> Your goal: Go through the entries below and pick out every line with "VEXT".

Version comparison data
==*==
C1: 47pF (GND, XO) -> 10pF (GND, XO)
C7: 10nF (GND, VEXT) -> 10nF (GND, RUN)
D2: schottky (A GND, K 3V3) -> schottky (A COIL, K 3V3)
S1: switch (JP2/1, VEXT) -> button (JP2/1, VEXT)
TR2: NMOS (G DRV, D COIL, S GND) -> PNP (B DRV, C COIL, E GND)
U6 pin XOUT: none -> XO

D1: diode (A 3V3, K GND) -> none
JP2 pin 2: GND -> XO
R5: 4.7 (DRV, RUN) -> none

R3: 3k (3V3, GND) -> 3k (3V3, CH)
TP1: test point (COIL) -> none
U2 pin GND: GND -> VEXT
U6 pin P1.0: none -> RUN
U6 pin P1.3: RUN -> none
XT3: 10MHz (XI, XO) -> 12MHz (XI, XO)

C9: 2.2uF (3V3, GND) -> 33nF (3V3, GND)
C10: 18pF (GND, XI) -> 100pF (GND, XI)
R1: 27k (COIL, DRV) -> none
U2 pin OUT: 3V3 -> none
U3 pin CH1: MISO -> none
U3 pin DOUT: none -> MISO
==*==
> Output for this exercise:
C7: 10nF (GND, VEXT) -> 10nF (GND, RUN)
S1: switch (JP2/1, VEXT) -> button (JP2/1, VEXT)
U2 pin GND: GND -> VEXT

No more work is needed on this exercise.